Version difference data:
== Segment start ==
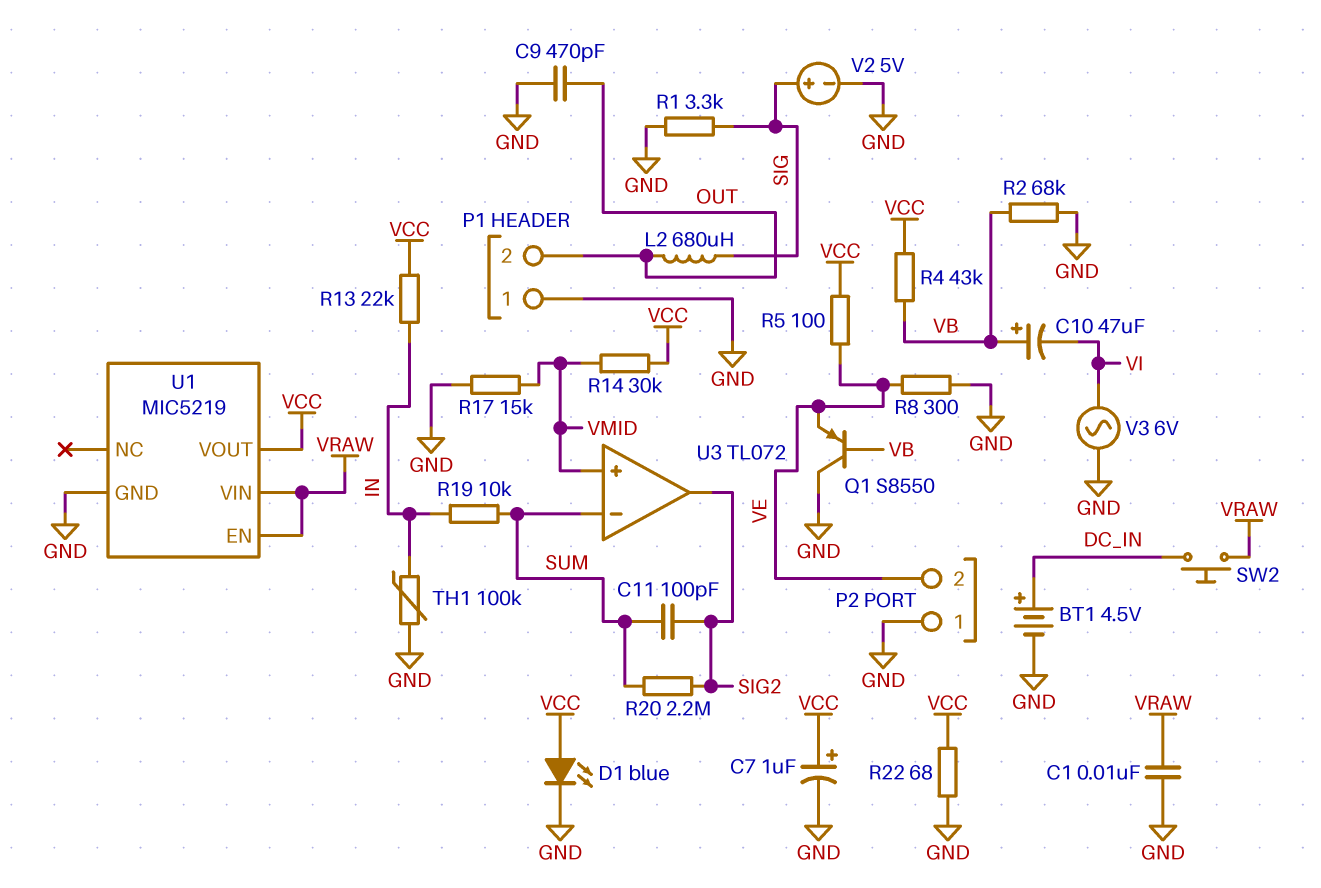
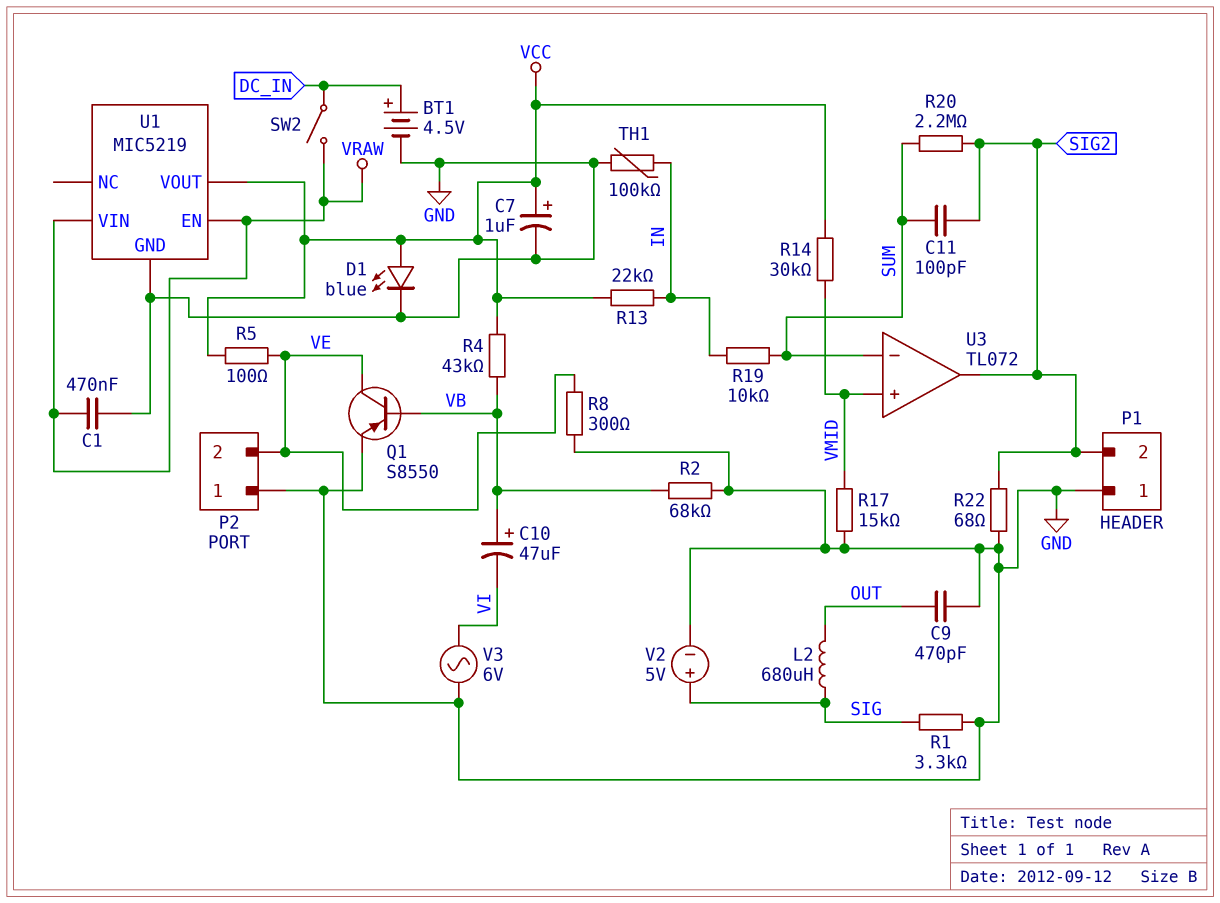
C1: 10nF (GND, VRAW) -> 470nF (GND, VRAW)
P1 pin 2: OUT -> SIG2
Q1: PNP S8550 (B VB, C GND, E VE) -> PNP S8550 (B VB, C VE, E GND)
R22: 68 (GND, VCC) -> 68 (GND, SIG2)
SW2: button (DC_IN, VRAW) -> switch (DC_IN, VRAW)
== Segment end ==
_EXERCISE BRIEF_: Nothing but the lines from the one with "P1 pin 2: OUT -> SIG2" through the final line of the records above should appear, each copied exactly.

_EXERCISE OUTPUT_:
P1 pin 2: OUT -> SIG2
Q1: PNP S8550 (B VB, C GND, E VE) -> PNP S8550 (B VB, C VE, E GND)
R22: 68 (GND, VCC) -> 68 (GND, SIG2)
SW2: button (DC_IN, VRAW) -> switch (DC_IN, VRAW)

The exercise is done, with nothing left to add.